Exercise directions:
Write out again, exactly, the lines below starting at the one with "green donut: 5 -> 3" and ending at the one with "turquoise goblet: 5 -> 3".

Records to use:
+++++
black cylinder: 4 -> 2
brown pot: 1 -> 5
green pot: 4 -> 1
+++++
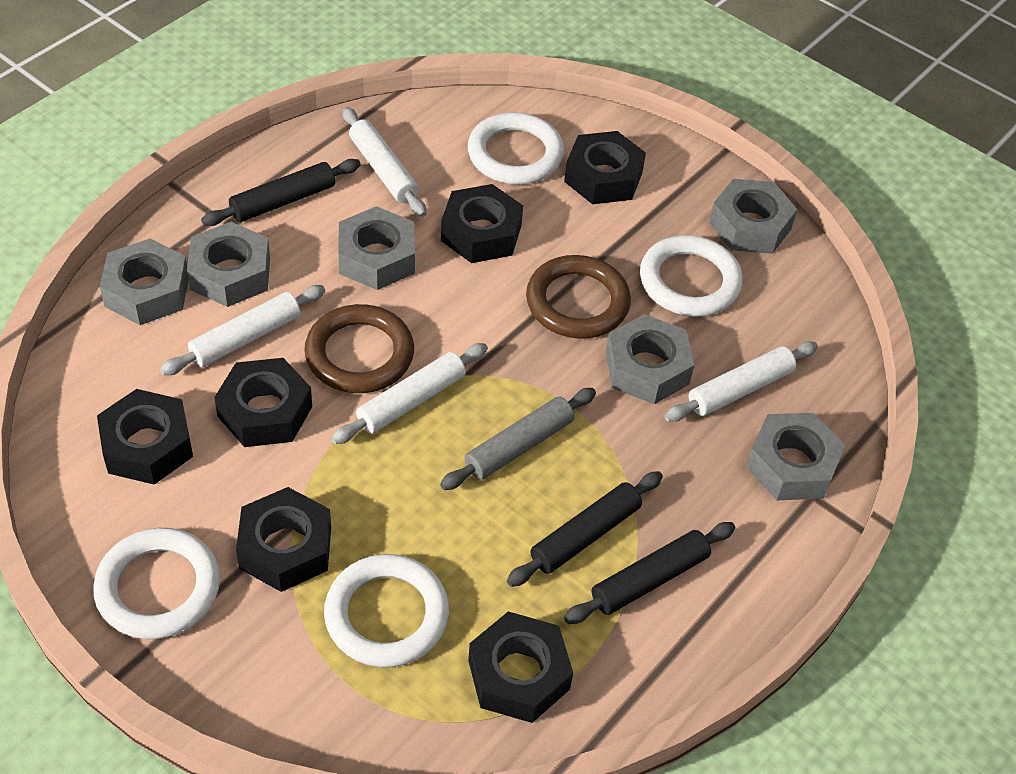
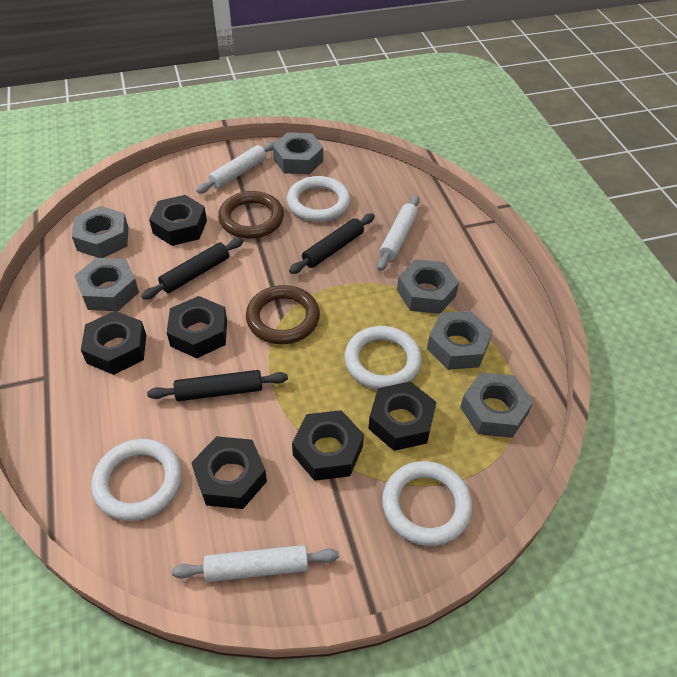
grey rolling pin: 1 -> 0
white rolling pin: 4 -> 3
+++++
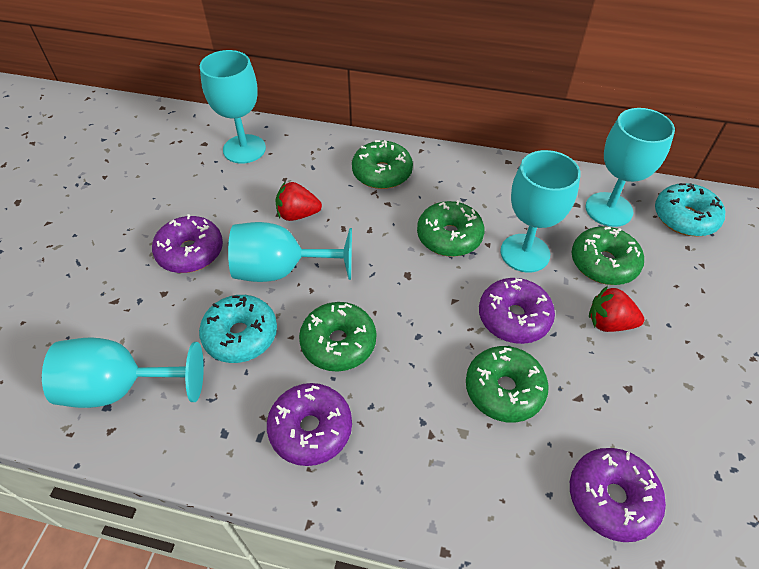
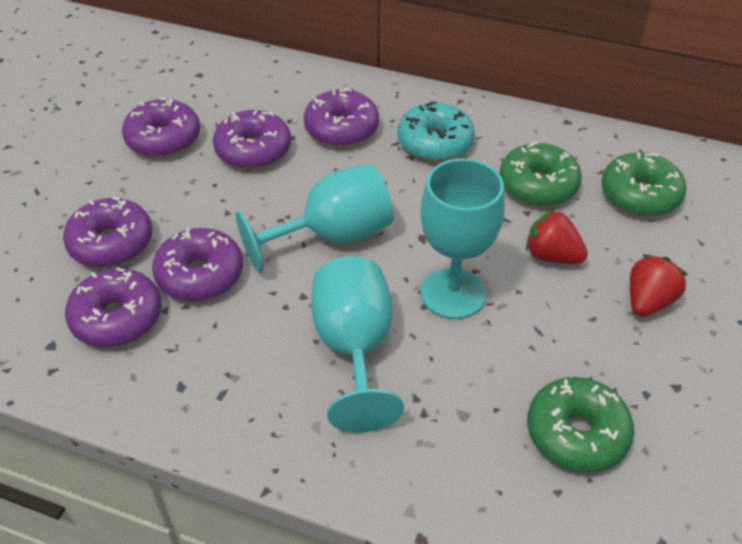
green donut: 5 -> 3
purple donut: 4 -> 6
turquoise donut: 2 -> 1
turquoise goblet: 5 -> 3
+++++
Answer space:
green donut: 5 -> 3
purple donut: 4 -> 6
turquoise donut: 2 -> 1
turquoise goblet: 5 -> 3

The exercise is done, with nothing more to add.